> [EXERCISE AIM]
Reproduce without any change the items in the part that opens with the line containing "blue line: moved 15 px right" and closes with the line containing "yellow line: rotated 18 degrees clockwise", both of those lines included.

> [TASK INPUT]
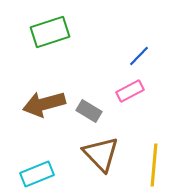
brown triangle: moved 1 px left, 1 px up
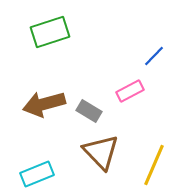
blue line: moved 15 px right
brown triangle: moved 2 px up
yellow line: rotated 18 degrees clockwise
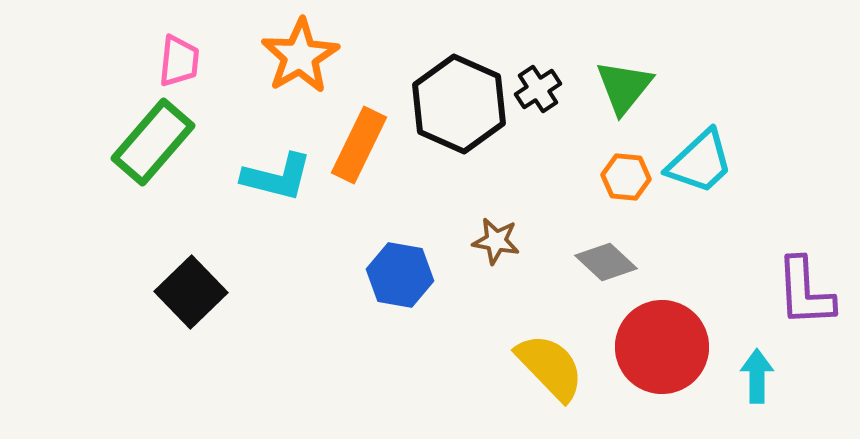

--

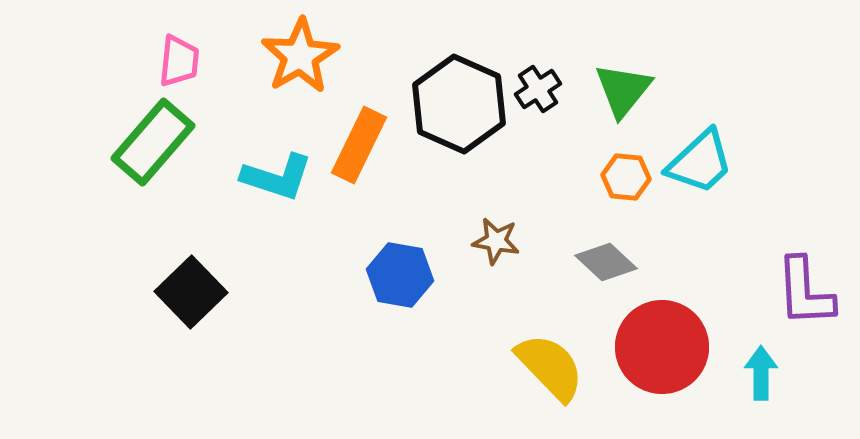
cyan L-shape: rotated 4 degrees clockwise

> [FINISHED TASK]
blue line: moved 15 px right
brown triangle: moved 2 px up
yellow line: rotated 18 degrees clockwise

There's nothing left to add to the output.